Gather every line in the rows below that contains the string "cell". Matching is case-sensitive.
╭──
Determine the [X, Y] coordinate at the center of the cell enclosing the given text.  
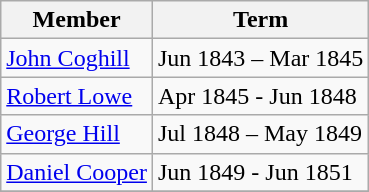
Jun 1843 – Mar 1845 [260, 58]
Jul 1848 – May 1849 [260, 134]
Term [260, 20]
Daniel Cooper [77, 172]
Robert Lowe [77, 96]
Apr 1845 - Jun 1848 [260, 96]
George Hill [77, 134]
Jun 1849 - Jun 1851 [260, 172]
John Coghill [77, 58]
Member [77, 20]
Provide the (x, y) coordinate of the cell's center where the given text is located.  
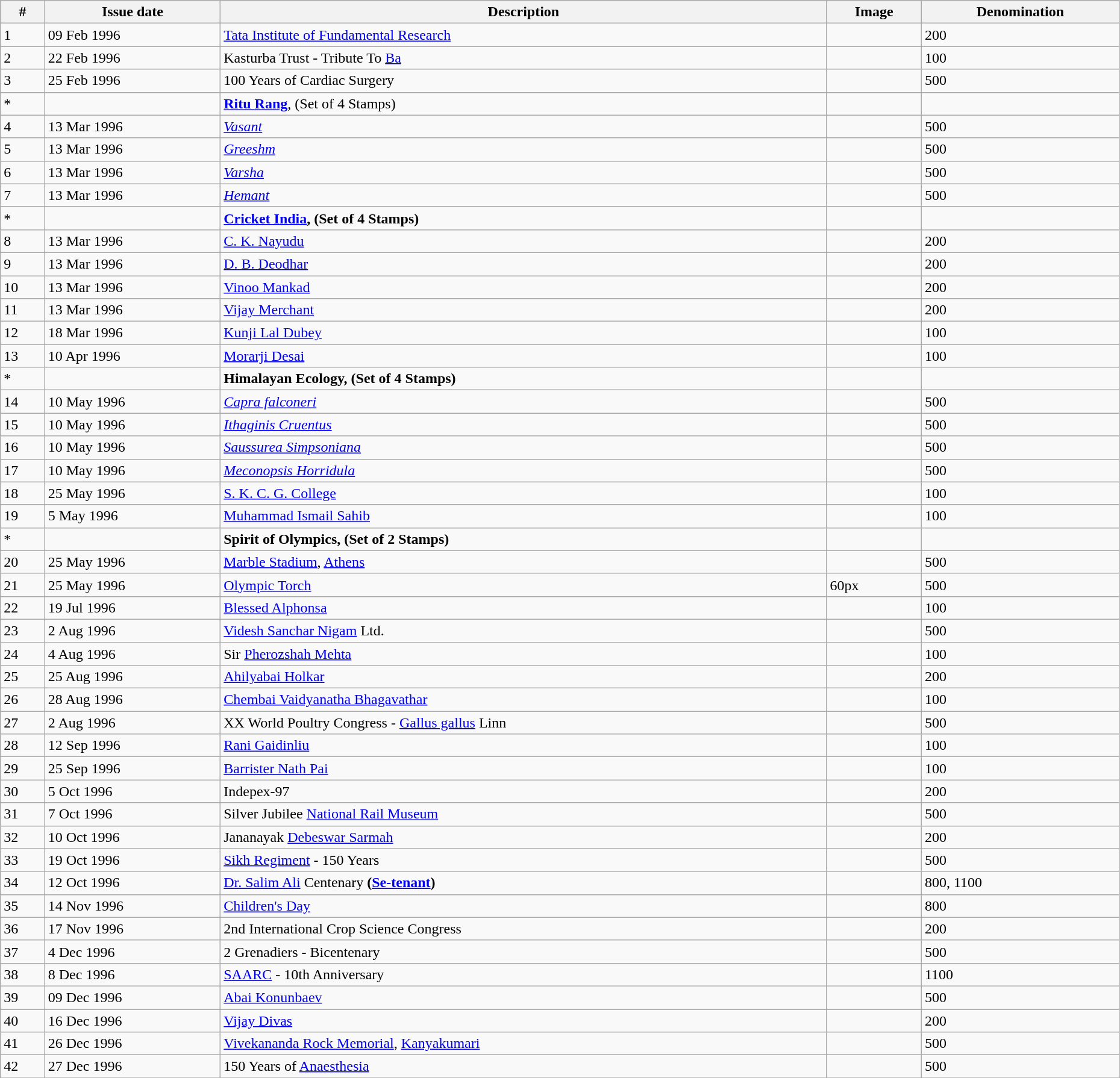
Tata Institute of Fundamental Research (524, 35)
38 (23, 975)
24 (23, 654)
Vijay Merchant (524, 310)
22 (23, 608)
10 Apr 1996 (133, 356)
09 Feb 1996 (133, 35)
Saussurea Simpsoniana (524, 448)
1 (23, 35)
21 (23, 585)
Rani Gaidinliu (524, 746)
Ahilyabai Holkar (524, 677)
800 (1020, 906)
2nd International Crop Science Congress (524, 929)
Meconopsis Horridula (524, 471)
Blessed Alphonsa (524, 608)
42 (23, 1067)
34 (23, 883)
Sir Pherozshah Mehta (524, 654)
28 (23, 746)
28 Aug 1996 (133, 700)
19 (23, 516)
5 May 1996 (133, 516)
8 Dec 1996 (133, 975)
16 Dec 1996 (133, 1021)
25 (23, 677)
25 Sep 1996 (133, 769)
32 (23, 837)
20 (23, 562)
33 (23, 860)
16 (23, 448)
Abai Konunbaev (524, 998)
XX World Poultry Congress - Gallus gallus Linn (524, 723)
23 (23, 631)
Vinoo Mankad (524, 287)
9 (23, 264)
7 Oct 1996 (133, 815)
Olympic Torch (524, 585)
41 (23, 1044)
17 Nov 1996 (133, 929)
3 (23, 81)
12 Sep 1996 (133, 746)
Varsha (524, 172)
Dr. Salim Ali Centenary (Se-tenant) (524, 883)
19 Jul 1996 (133, 608)
Sikh Regiment - 150 Years (524, 860)
25 Aug 1996 (133, 677)
Denomination (1020, 12)
Cricket India, (Set of 4 Stamps) (524, 218)
5 (23, 149)
10 (23, 287)
26 Dec 1996 (133, 1044)
4 Aug 1996 (133, 654)
30 (23, 792)
Marble Stadium, Athens (524, 562)
Vasant (524, 127)
1100 (1020, 975)
12 Oct 1996 (133, 883)
09 Dec 1996 (133, 998)
Kasturba Trust - Tribute To Ba (524, 58)
2 Grenadiers - Bicentenary (524, 952)
37 (23, 952)
27 Dec 1996 (133, 1067)
35 (23, 906)
36 (23, 929)
S. K. C. G. College (524, 493)
8 (23, 241)
Barrister Nath Pai (524, 769)
15 (23, 425)
Morarji Desai (524, 356)
19 Oct 1996 (133, 860)
25 Feb 1996 (133, 81)
Jananayak Debeswar Sarmah (524, 837)
60px (874, 585)
4 (23, 127)
Spirit of Olympics, (Set of 2 Stamps) (524, 539)
7 (23, 195)
17 (23, 471)
Vijay Divas (524, 1021)
Issue date (133, 12)
Children's Day (524, 906)
Capra falconeri (524, 402)
Indepex-97 (524, 792)
Kunji Lal Dubey (524, 333)
Muhammad Ismail Sahib (524, 516)
29 (23, 769)
Vivekananda Rock Memorial, Kanyakumari (524, 1044)
31 (23, 815)
C. K. Nayudu (524, 241)
27 (23, 723)
6 (23, 172)
22 Feb 1996 (133, 58)
800, 1100 (1020, 883)
39 (23, 998)
Ritu Rang, (Set of 4 Stamps) (524, 104)
11 (23, 310)
150 Years of Anaesthesia (524, 1067)
Silver Jubilee National Rail Museum (524, 815)
Hemant (524, 195)
Chembai Vaidyanatha Bhagavathar (524, 700)
14 (23, 402)
D. B. Deodhar (524, 264)
100 Years of Cardiac Surgery (524, 81)
18 Mar 1996 (133, 333)
Greeshm (524, 149)
5 Oct 1996 (133, 792)
Ithaginis Cruentus (524, 425)
Description (524, 12)
18 (23, 493)
10 Oct 1996 (133, 837)
SAARC - 10th Anniversary (524, 975)
Videsh Sanchar Nigam Ltd. (524, 631)
Image (874, 12)
4 Dec 1996 (133, 952)
14 Nov 1996 (133, 906)
12 (23, 333)
2 (23, 58)
26 (23, 700)
Himalayan Ecology, (Set of 4 Stamps) (524, 379)
13 (23, 356)
# (23, 12)
40 (23, 1021)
╰──
| Problem solution |
Determine the [X, Y] coordinate at the center of the cell enclosing the given text.  
Provide the (x, y) coordinate of the cell's center where the given text is located.  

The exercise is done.